--- START ---

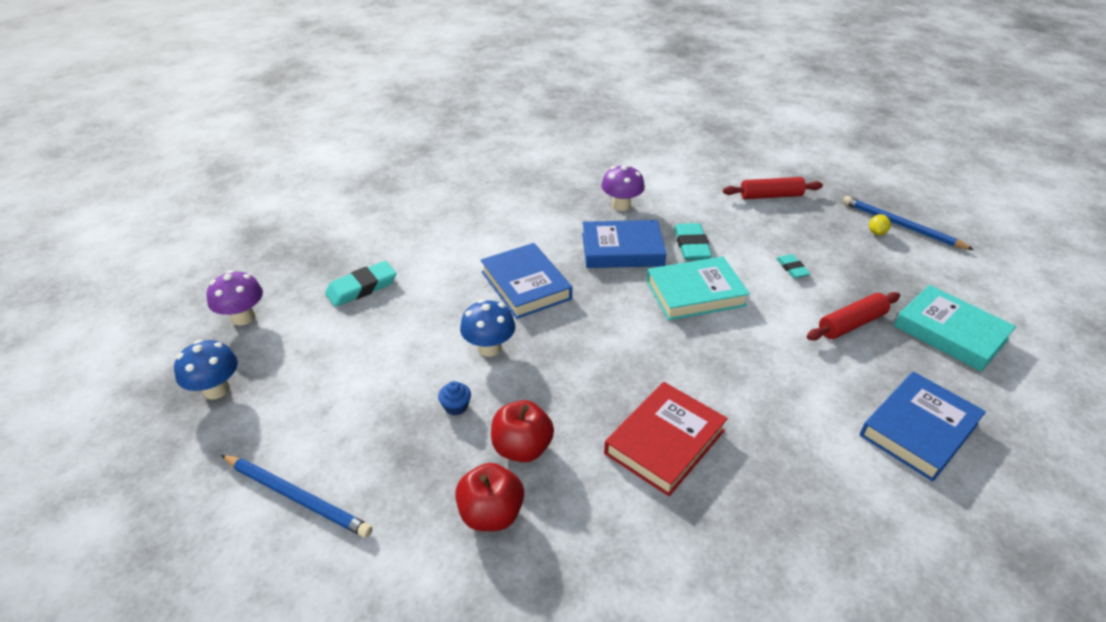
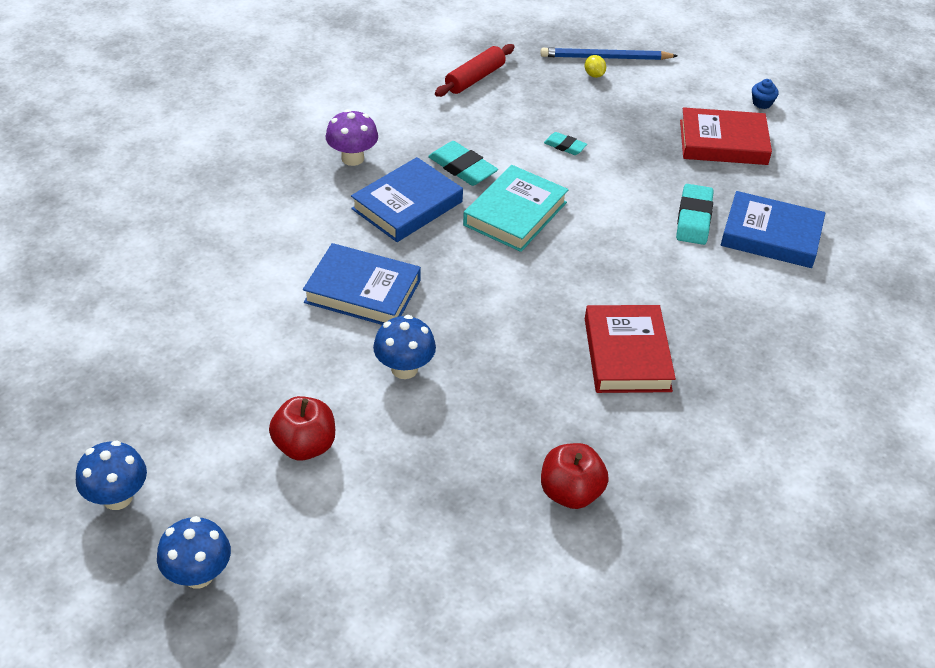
camera: 45 degrees left, 5 degrees up
(243, 317) = (117, 497): purple mushroom -> blue mushroom
(297, 497) = (408, 594): blue pencil -> none
(362, 287) = (203, 390): turquoise eraser -> turquoise eraser (693, 218)
(456, 406) = (441, 435): blue cupcake -> blue cupcake (762, 103)
(522, 448) = (533, 430): red apple -> red apple (305, 446)
(851, 324) = (654, 174): red rolling pin -> none
(919, 430) = (771, 235): blue book -> blue book turned 75 degrees counterclockwise
(950, 332) = (723, 142): turquoise book -> red book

--- END ---

__The problem__. Among the lines above, find those that contain the word "blue" and copy them.

__Written response__.
(243, 317) = (117, 497): purple mushroom -> blue mushroom
(297, 497) = (408, 594): blue pencil -> none
(456, 406) = (441, 435): blue cupcake -> blue cupcake (762, 103)
(919, 430) = (771, 235): blue book -> blue book turned 75 degrees counterclockwise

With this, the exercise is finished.